Look below for the line with "KEYS3 pin K2: RX -> TX". Extract that line and each one after it through the last, word for word.

◆ ◆ ◆ ◆ ◆ ◆ ◆

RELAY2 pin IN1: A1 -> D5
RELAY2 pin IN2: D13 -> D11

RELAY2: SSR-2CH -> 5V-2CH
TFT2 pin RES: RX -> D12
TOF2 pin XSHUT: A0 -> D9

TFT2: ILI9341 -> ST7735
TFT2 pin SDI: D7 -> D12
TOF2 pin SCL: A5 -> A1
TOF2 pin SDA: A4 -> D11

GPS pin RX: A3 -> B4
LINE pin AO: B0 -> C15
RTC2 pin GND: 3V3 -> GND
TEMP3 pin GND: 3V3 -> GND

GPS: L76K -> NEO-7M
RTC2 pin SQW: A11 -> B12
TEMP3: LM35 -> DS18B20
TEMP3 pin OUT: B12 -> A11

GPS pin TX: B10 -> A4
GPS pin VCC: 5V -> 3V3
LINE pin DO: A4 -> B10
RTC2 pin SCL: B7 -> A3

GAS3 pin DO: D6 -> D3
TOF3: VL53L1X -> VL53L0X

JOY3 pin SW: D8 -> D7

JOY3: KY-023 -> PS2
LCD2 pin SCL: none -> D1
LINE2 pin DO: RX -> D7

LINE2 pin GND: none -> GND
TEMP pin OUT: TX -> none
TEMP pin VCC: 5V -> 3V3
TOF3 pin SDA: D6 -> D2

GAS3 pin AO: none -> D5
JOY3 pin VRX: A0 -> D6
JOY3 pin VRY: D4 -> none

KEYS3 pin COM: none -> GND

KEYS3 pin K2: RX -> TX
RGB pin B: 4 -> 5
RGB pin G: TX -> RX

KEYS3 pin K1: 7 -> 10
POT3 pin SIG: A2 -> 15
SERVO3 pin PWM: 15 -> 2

◆ ◆ ◆ ◆ ◆ ◆ ◆

OUTPUT =
KEYS3 pin K2: RX -> TX
RGB pin B: 4 -> 5
RGB pin G: TX -> RX

KEYS3 pin K1: 7 -> 10
POT3 pin SIG: A2 -> 15
SERVO3 pin PWM: 15 -> 2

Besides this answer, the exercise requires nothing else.